_EXERCISE DETAILS:_ Only the lines from the line containing "camera: 120 degrees left, 5 degrees up" to the end of the entries should be repeated, exactly as they appear.

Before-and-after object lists
_ _ _
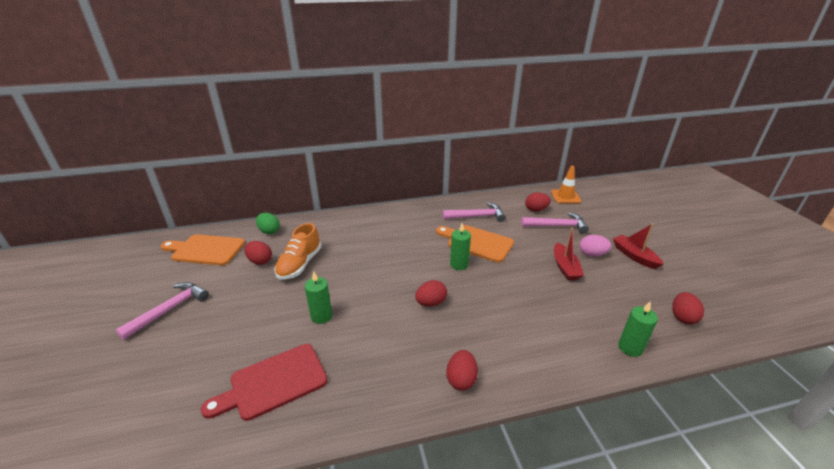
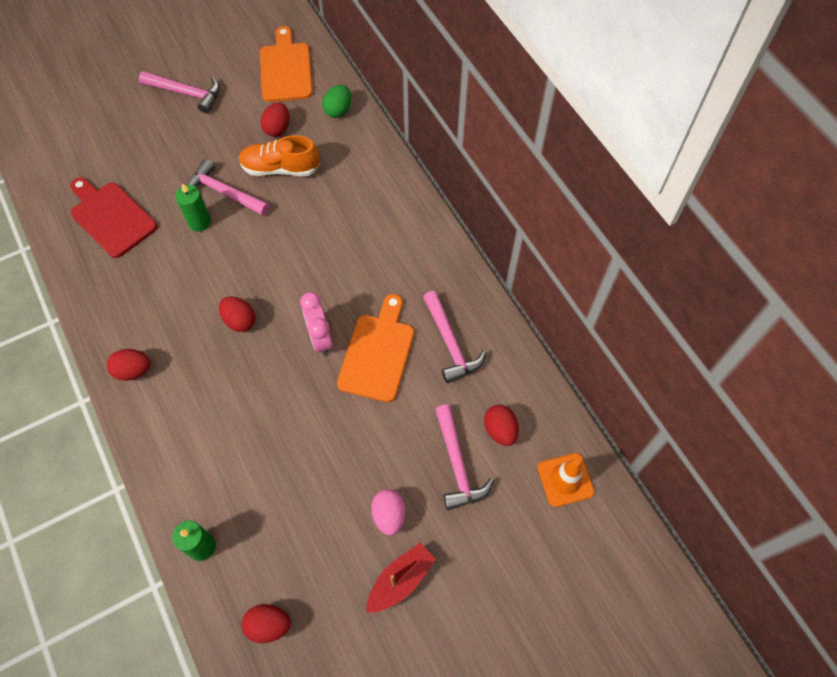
camera: 75 degrees right, 30 degrees up
(301, 297) = (224, 192): none -> pink hammer
(459, 264) = (320, 338): green candle -> pink clock
(565, 267) = (346, 475): red boat -> none

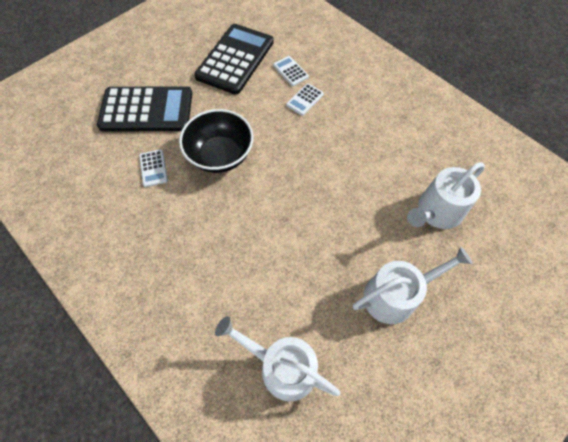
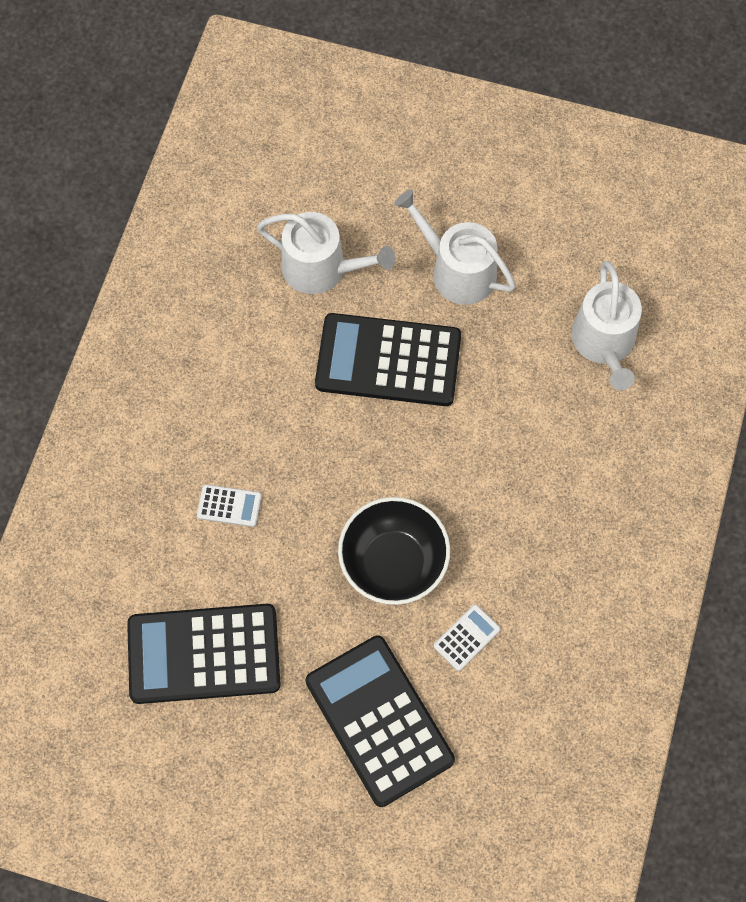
camera: 120 degrees left, 5 degrees up
(290, 71) = (183, 556): white calculator -> none
(348, 216) = (388, 361): none -> black calculator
_ _ _
_TASK SOLUTION:_
camera: 120 degrees left, 5 degrees up
(290, 71) = (183, 556): white calculator -> none
(348, 216) = (388, 361): none -> black calculator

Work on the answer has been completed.